What lines of the data hold the string "none"? Copy them all.

(Beginning of Provided data)

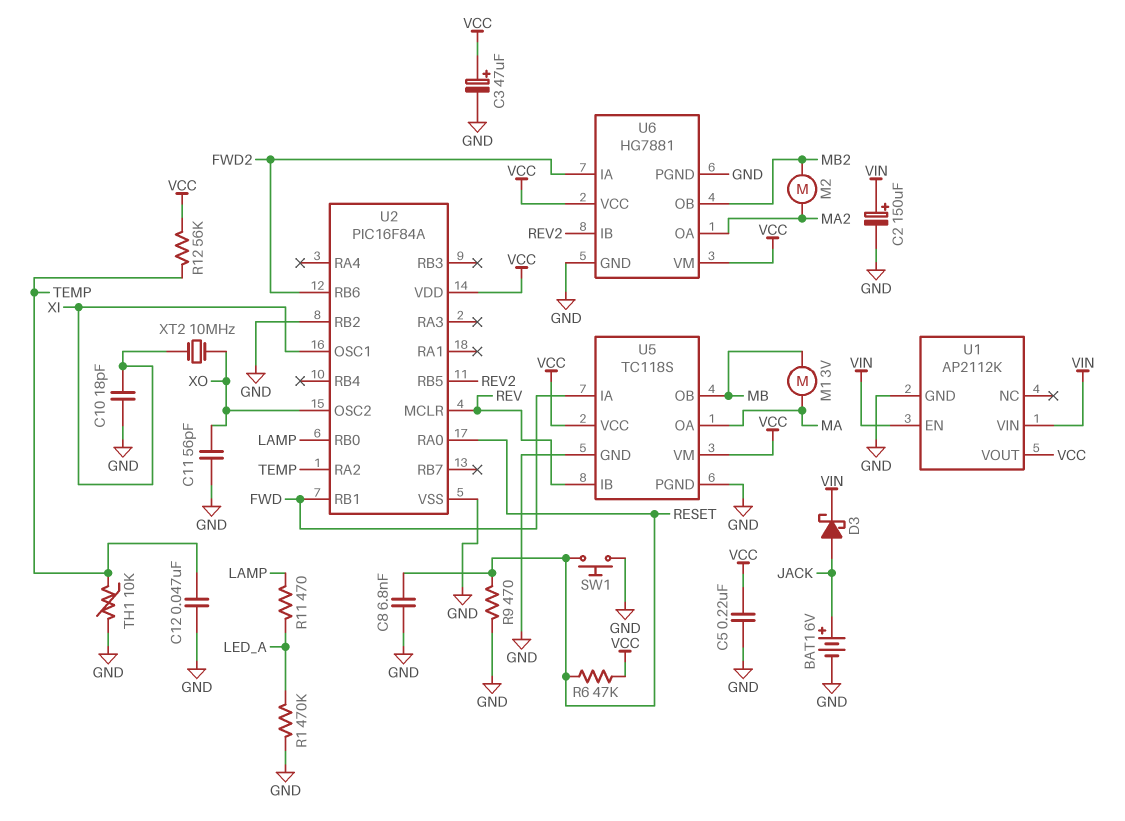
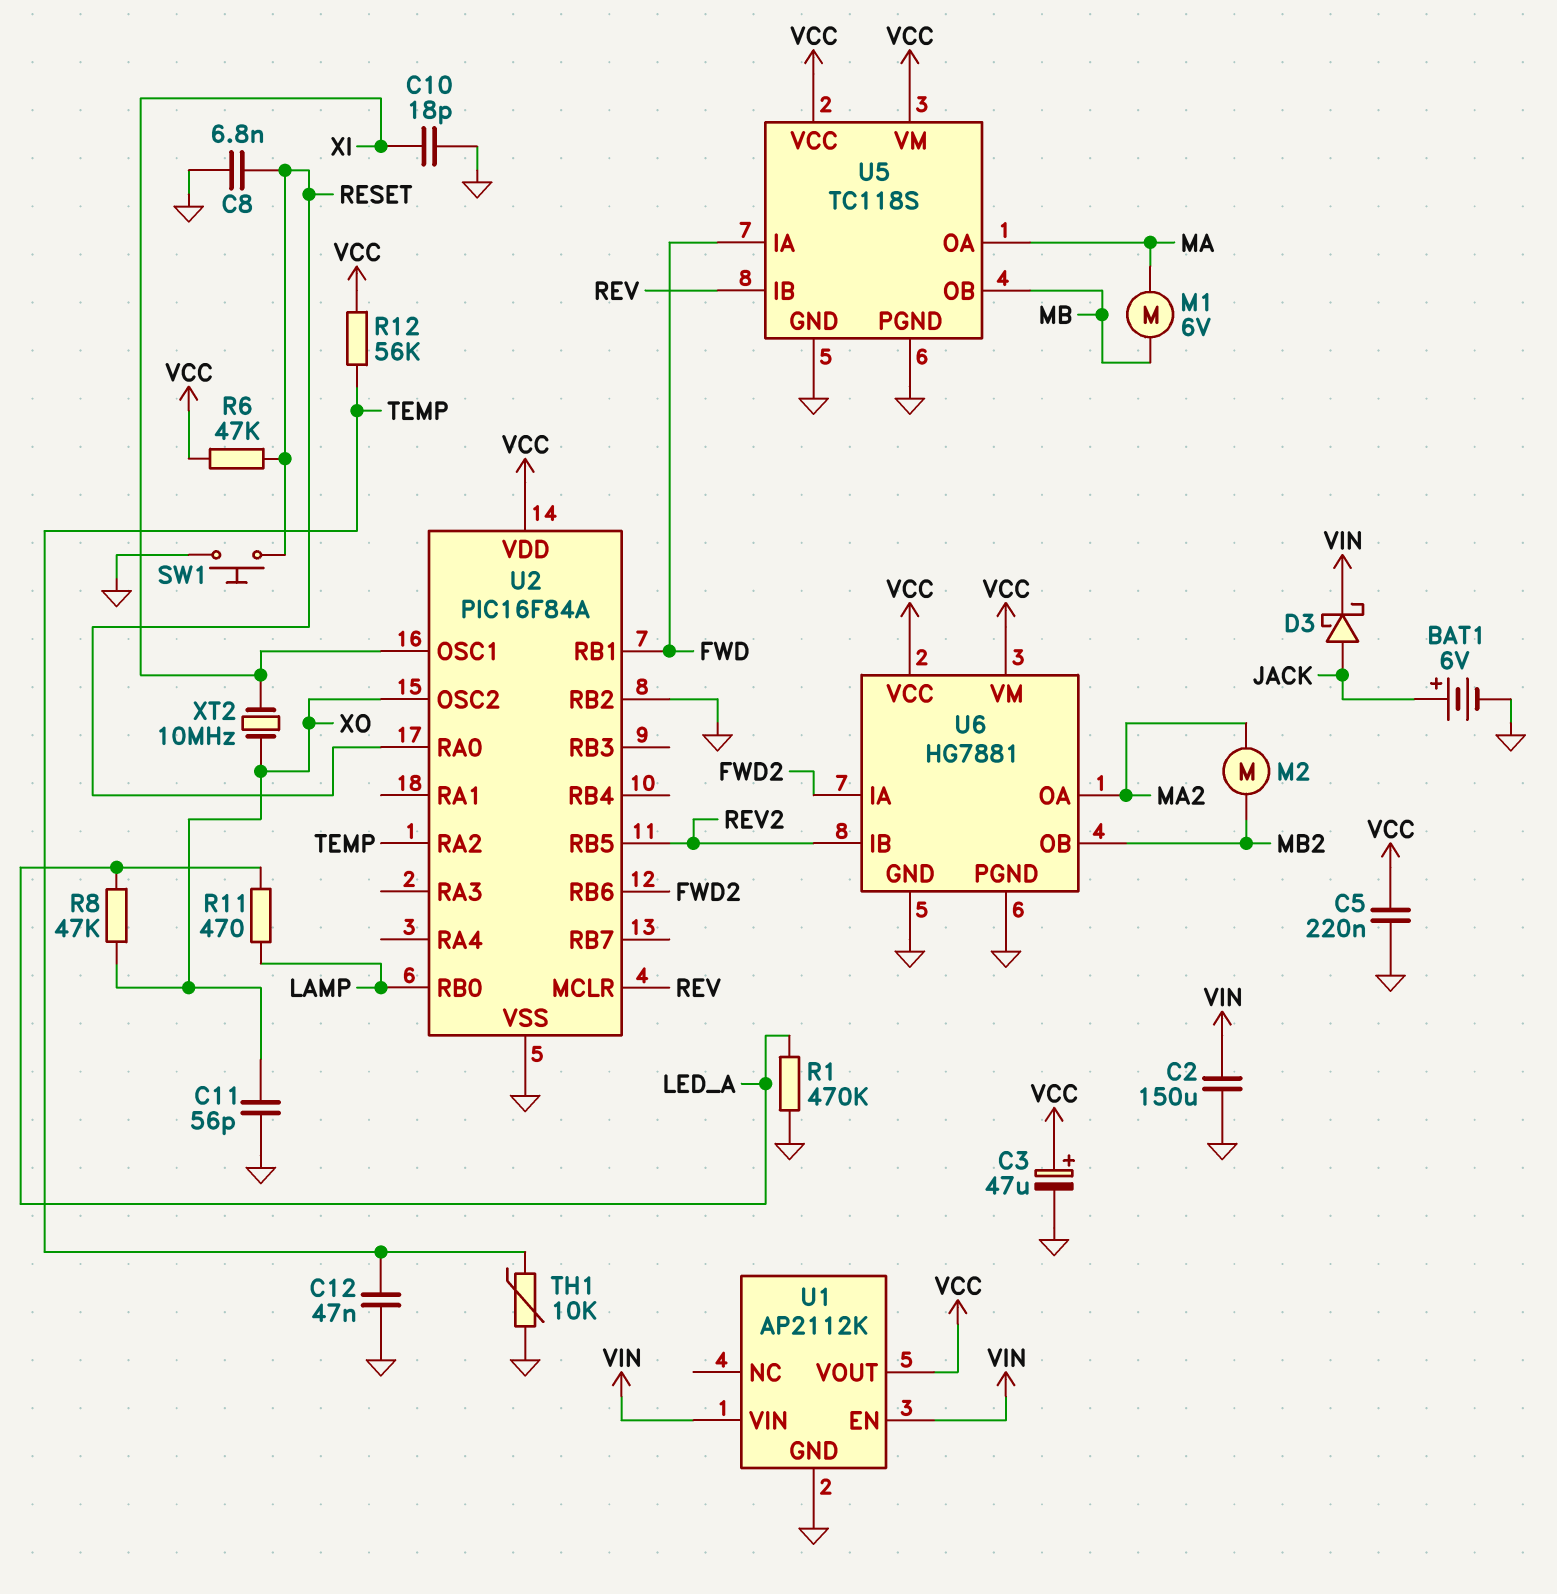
C2: 150uF (plus VIN, minus GND) -> 150uF (GND, VIN)
M1: motor 3V (MA, MB) -> motor 6V (MA, MB)
R8: none -> 47k (LED_A, XO)
R9: 470 (GND, RESET) -> none

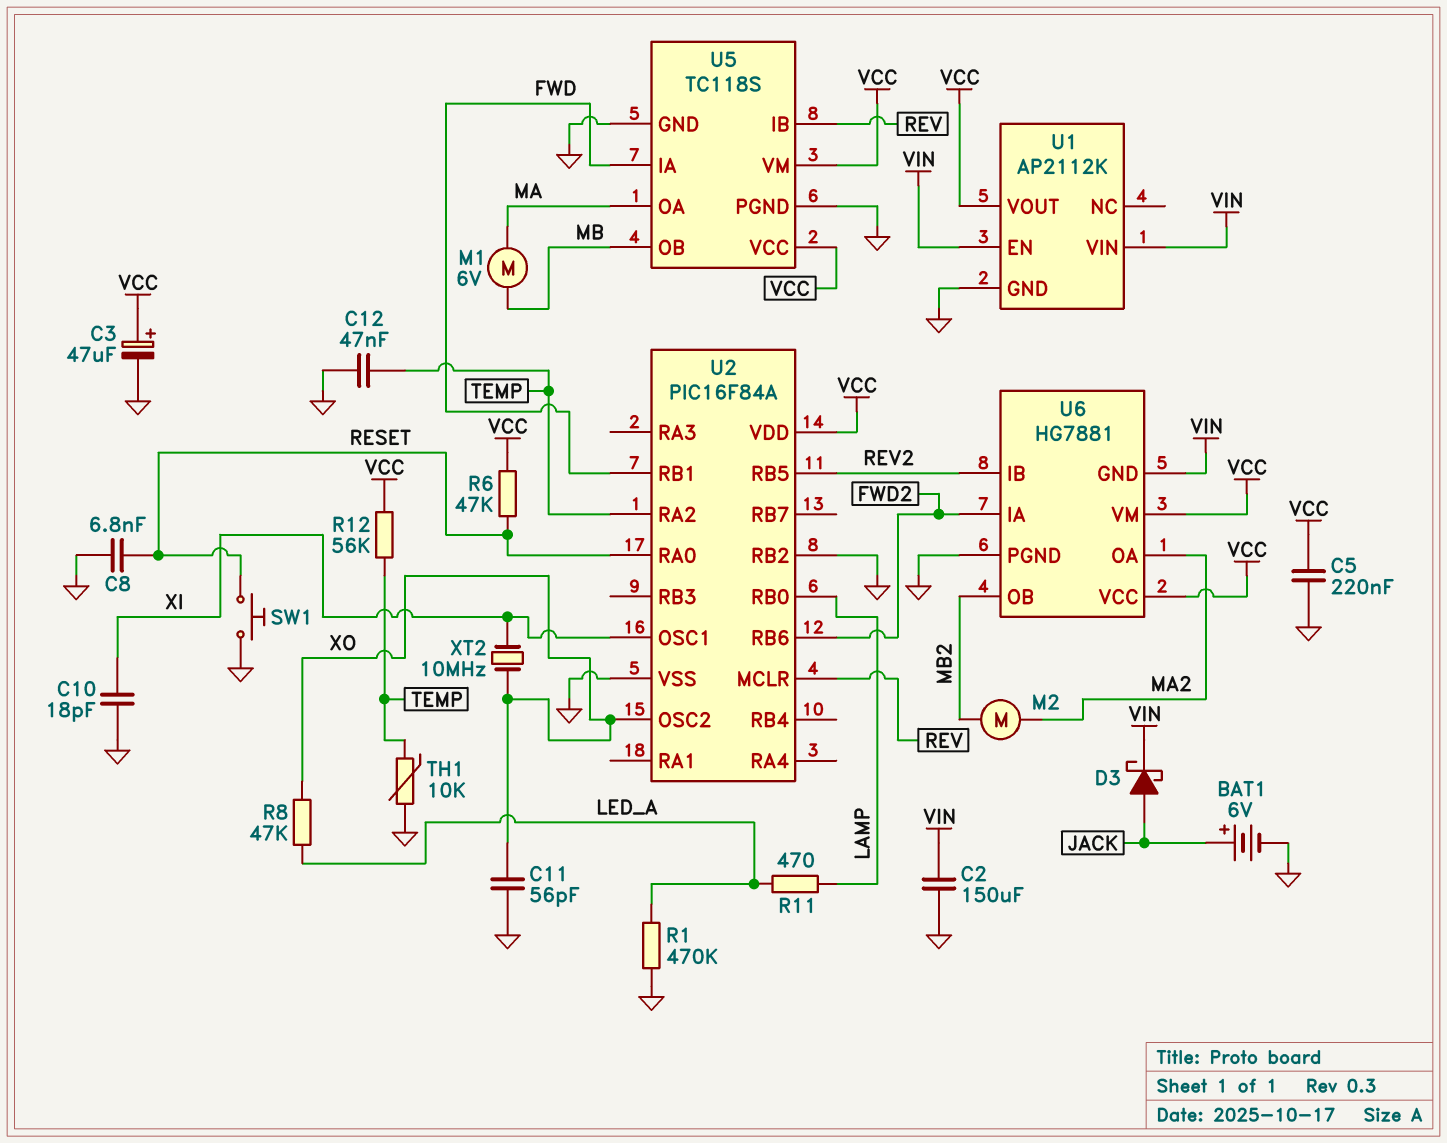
U6 pin GND: GND -> VIN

(End of Provided data)

### Solution to this problem
R8: none -> 47k (LED_A, XO)
R9: 470 (GND, RESET) -> none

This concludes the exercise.